(Items from a dataset)

==================================================

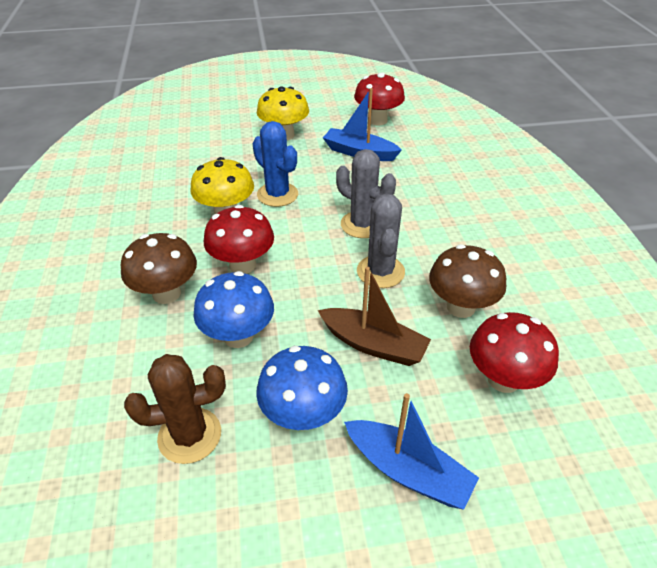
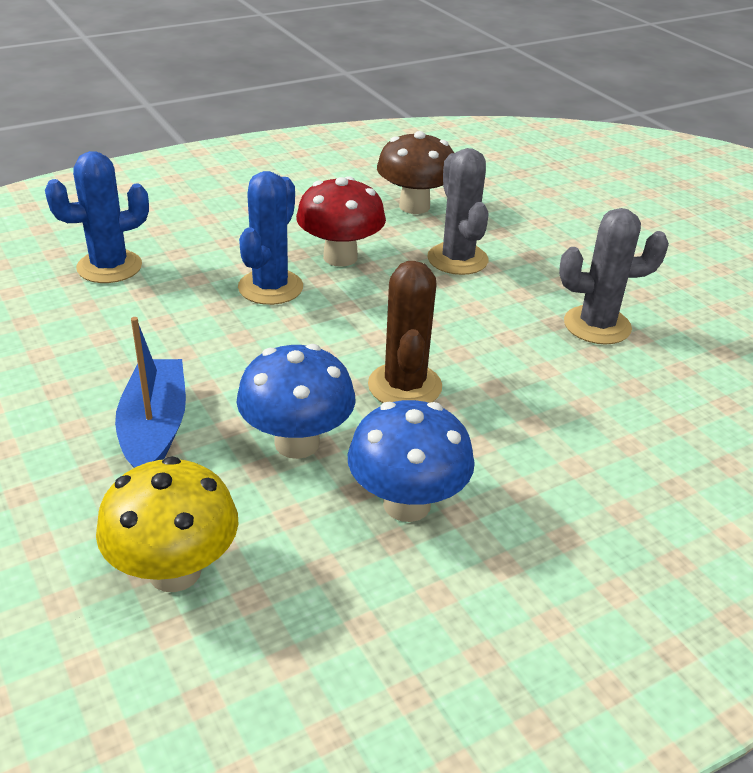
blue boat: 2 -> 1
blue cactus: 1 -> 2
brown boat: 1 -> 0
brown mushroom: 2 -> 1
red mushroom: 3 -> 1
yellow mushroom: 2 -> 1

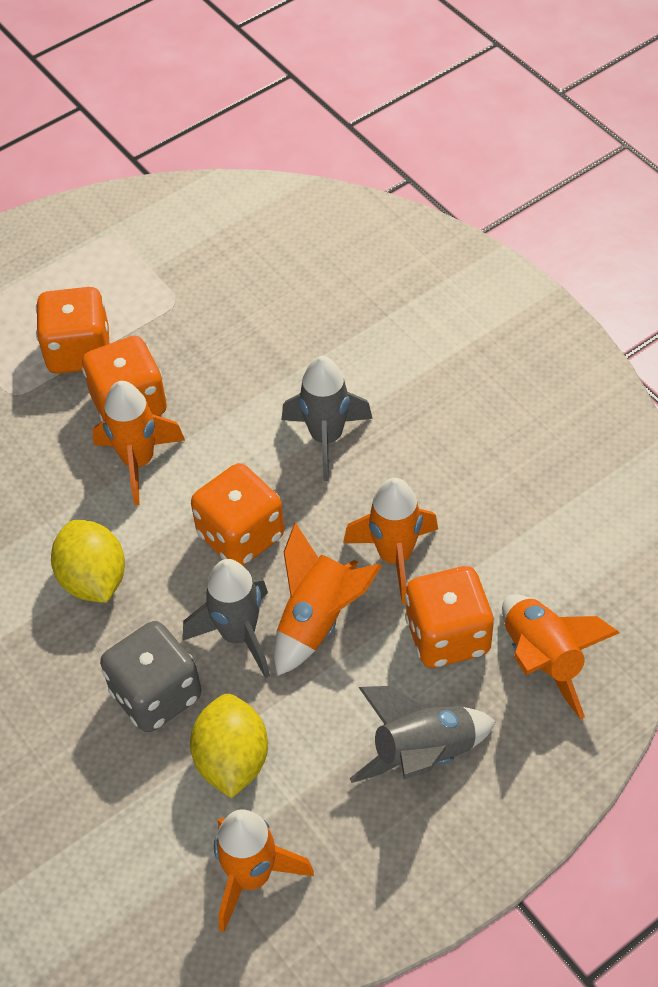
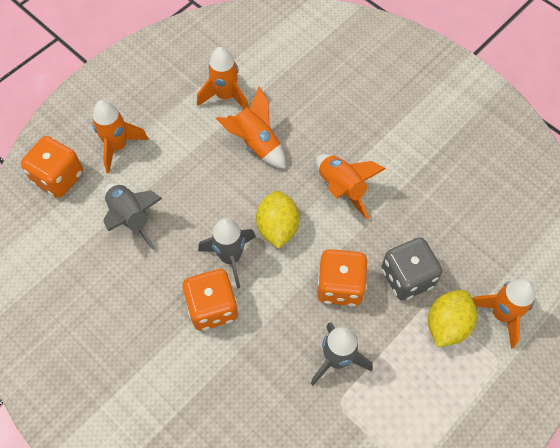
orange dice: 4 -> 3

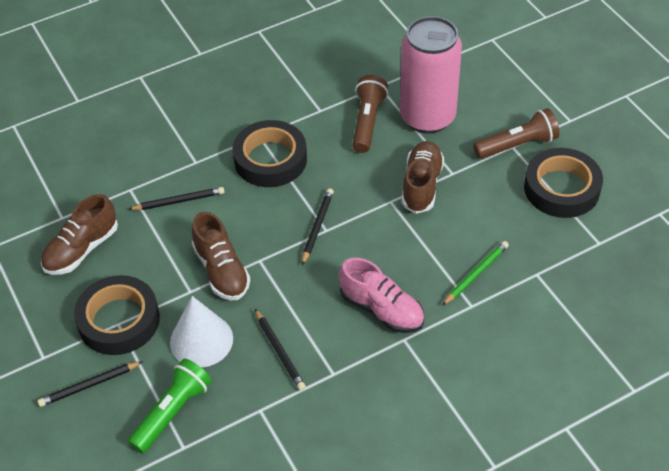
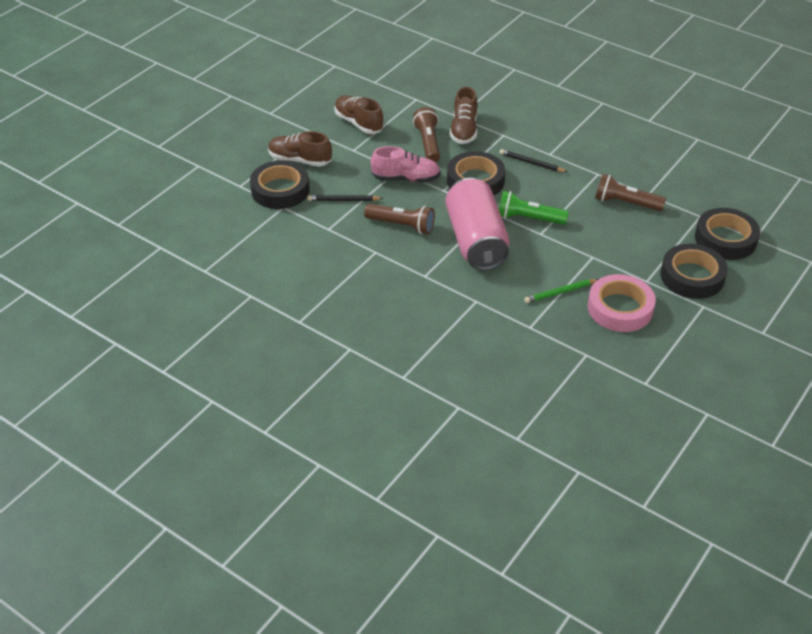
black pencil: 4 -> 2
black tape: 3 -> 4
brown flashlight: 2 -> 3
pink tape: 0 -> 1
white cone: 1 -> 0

==================================================

- Work task: If a record holds a picture, leave the picture out, but repeat every line exactly.

- Response:
blue boat: 2 -> 1
blue cactus: 1 -> 2
brown boat: 1 -> 0
brown mushroom: 2 -> 1
red mushroom: 3 -> 1
yellow mushroom: 2 -> 1

orange dice: 4 -> 3

black pencil: 4 -> 2
black tape: 3 -> 4
brown flashlight: 2 -> 3
pink tape: 0 -> 1
white cone: 1 -> 0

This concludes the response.